#### [DATA IN THIS EXERCISE]
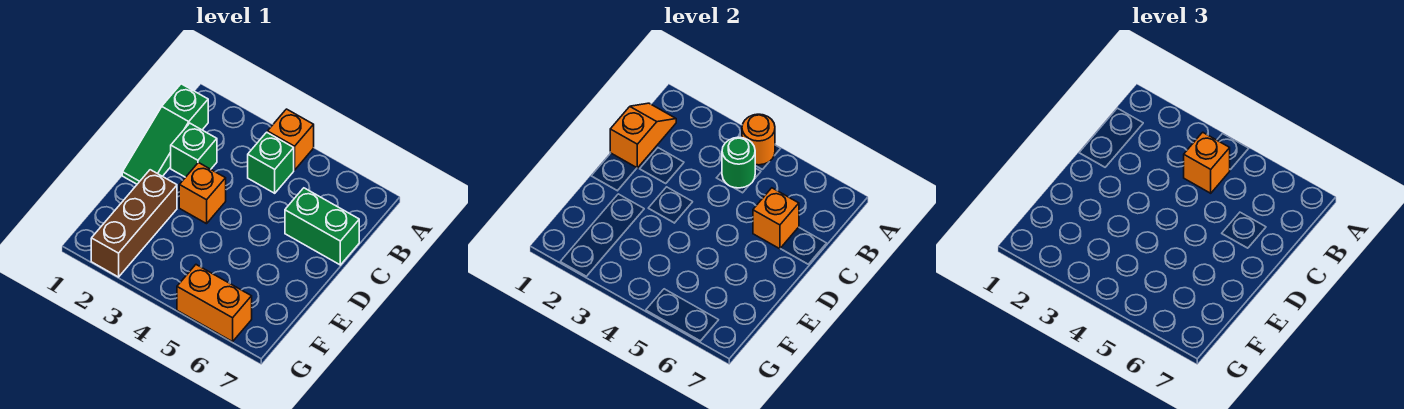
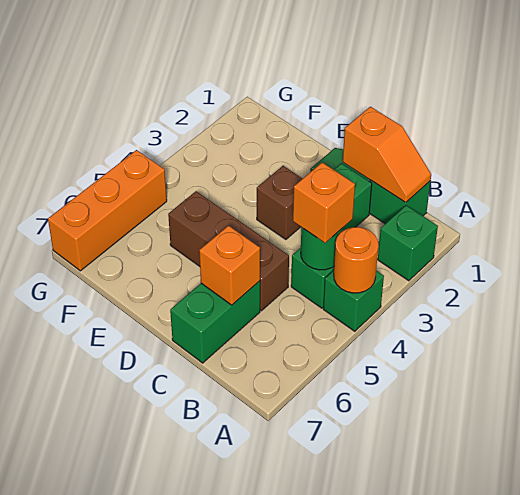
none -> green brick A2 level 1
orange brick A4 level 1 -> green brick A4 level 1
orange brick D3 level 1 -> brown brick D3 level 1
brown brick E2:G2 level 1 -> brown brick C5:E5 level 1
orange brick G5:G6 level 1 -> orange brick G5:G7 level 1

#### [TASK PROMPT]
Repeat every record above exactly, but leave out any pictures.

#### [WRITTEN RESPONSE]
none -> green brick A2 level 1
orange brick A4 level 1 -> green brick A4 level 1
orange brick D3 level 1 -> brown brick D3 level 1
brown brick E2:G2 level 1 -> brown brick C5:E5 level 1
orange brick G5:G6 level 1 -> orange brick G5:G7 level 1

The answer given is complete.